=== THE DATA ===

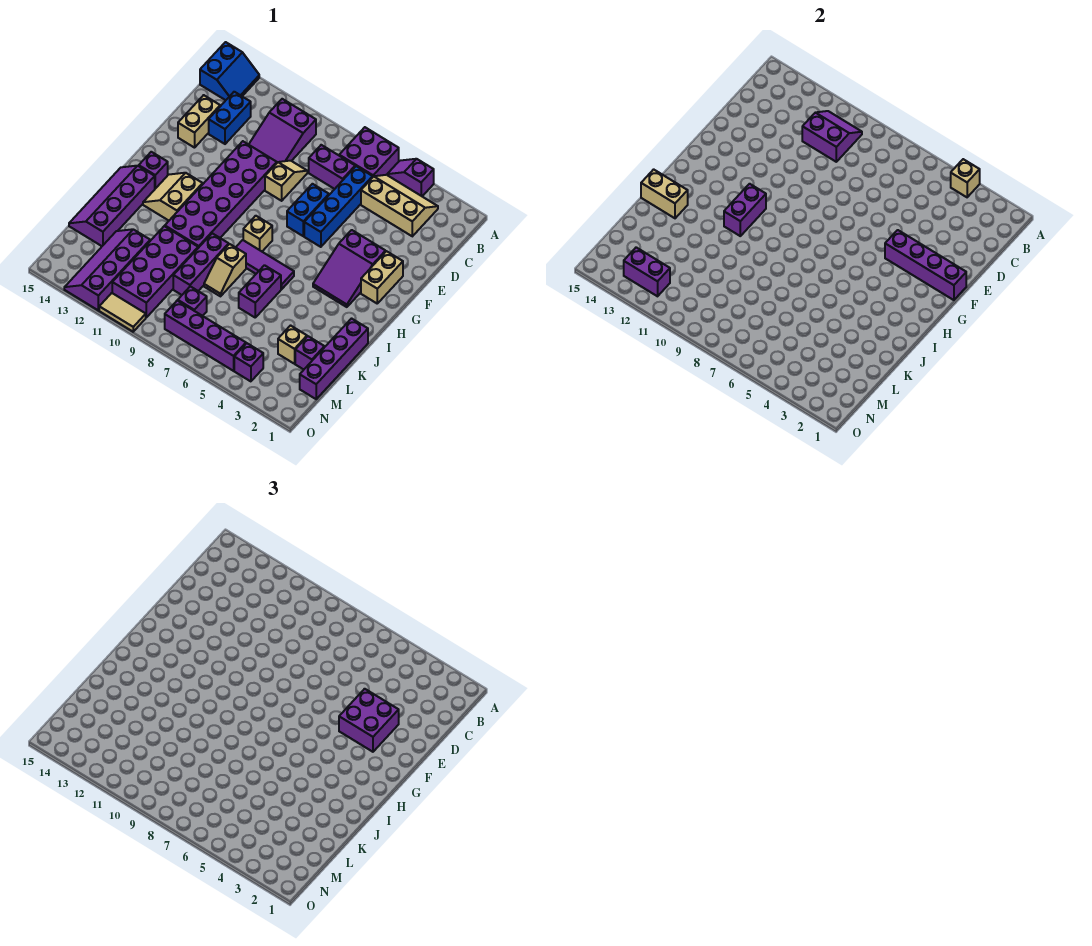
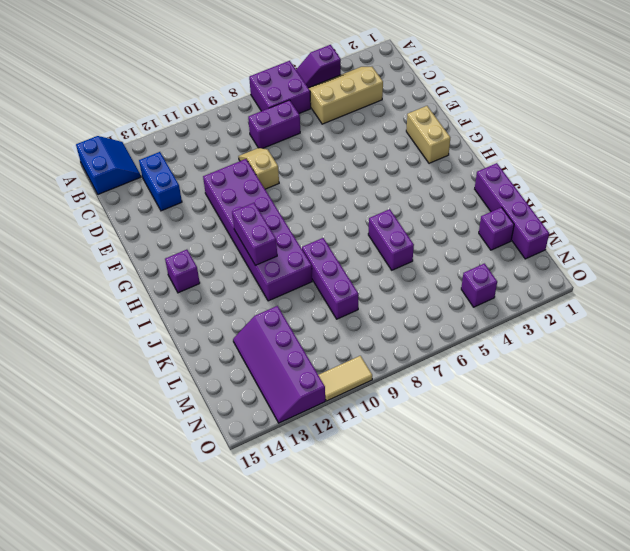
none -> purple 2x3 slope [249,99,316,162]
none -> blue 1x4 brick [304,166,373,247]
none -> tan 1x2 brick [178,95,220,148]
none -> blue 1x2 brick [287,184,329,236]

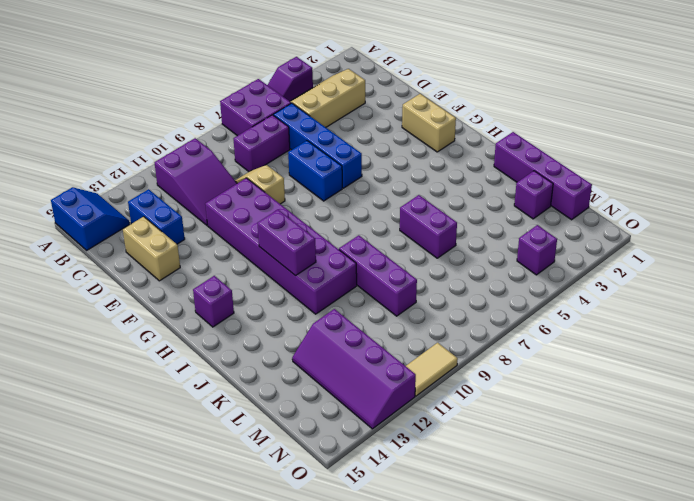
none -> purple 2x3 slope [313,230,386,307]
none -> tan 1x1 brick [243,216,272,251]
none -> tan 2x2 slope [143,173,203,221]
none -> purple 1x3 tile [236,240,294,289]

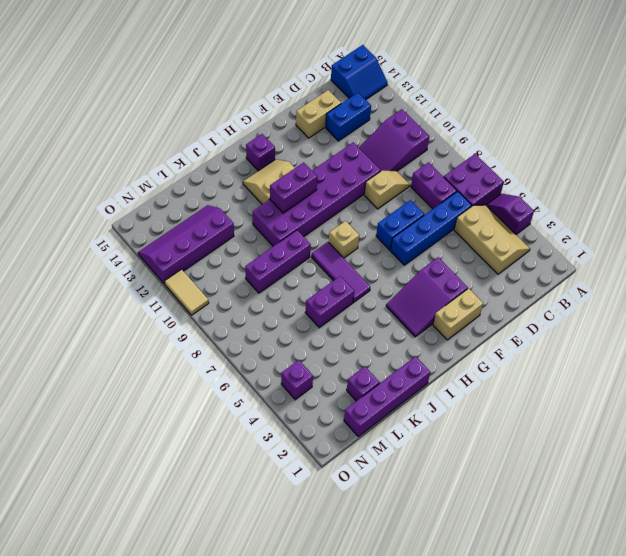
none -> purple 2x4 slope [69,166,155,246]
none -> tan 1x2 slope [204,244,246,296]
none -> purple 2x4 brick [112,226,198,317]
none -> tan 1x1 brick [278,326,307,364]

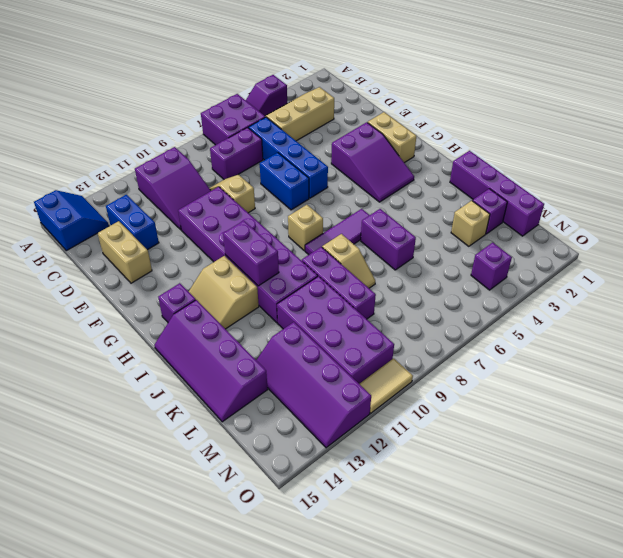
none -> purple 1x1 brick [178,286,207,316]
none -> purple 1x4 brick [165,301,246,371]
none -> tan 1x1 brick [951,159,980,197]
none -> purple 2x2 slope [802,111,862,162]

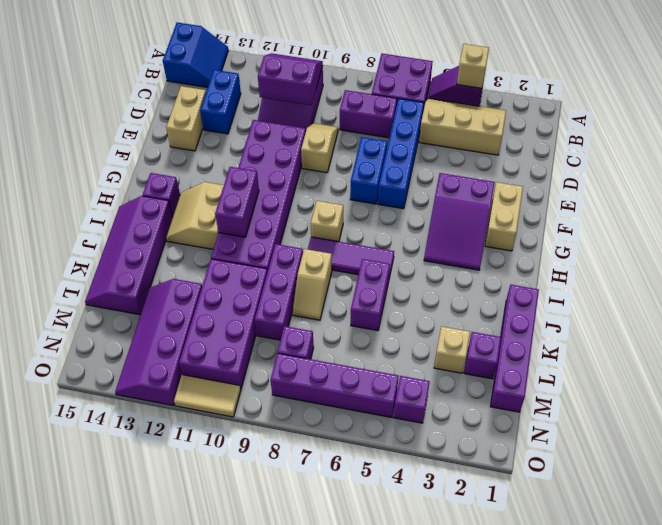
none -> purple 1x4 brick [885,230,966,300]
none -> tan 1x2 brick [641,169,688,218]
none -> purple 1x2 brick [624,247,670,296]
none -> purple 2x2 brick [339,689,399,752]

===

### WORK ORDER
What you hand back should match the entries above exactly, except that no picture appears.

### COMPLETED EXERCISE
none -> purple 2x3 slope [249,99,316,162]
none -> blue 1x4 brick [304,166,373,247]
none -> tan 1x2 brick [178,95,220,148]
none -> blue 1x2 brick [287,184,329,236]

none -> purple 2x3 slope [313,230,386,307]
none -> tan 1x1 brick [243,216,272,251]
none -> tan 2x2 slope [143,173,203,221]
none -> purple 1x3 tile [236,240,294,289]

none -> purple 2x4 slope [69,166,155,246]
none -> tan 1x2 slope [204,244,246,296]
none -> purple 2x4 brick [112,226,198,317]
none -> tan 1x1 brick [278,326,307,364]

none -> purple 1x1 brick [178,286,207,316]
none -> purple 1x4 brick [165,301,246,371]
none -> tan 1x1 brick [951,159,980,197]
none -> purple 2x2 slope [802,111,862,162]

none -> purple 1x4 brick [885,230,966,300]
none -> tan 1x2 brick [641,169,688,218]
none -> purple 1x2 brick [624,247,670,296]
none -> purple 2x2 brick [339,689,399,752]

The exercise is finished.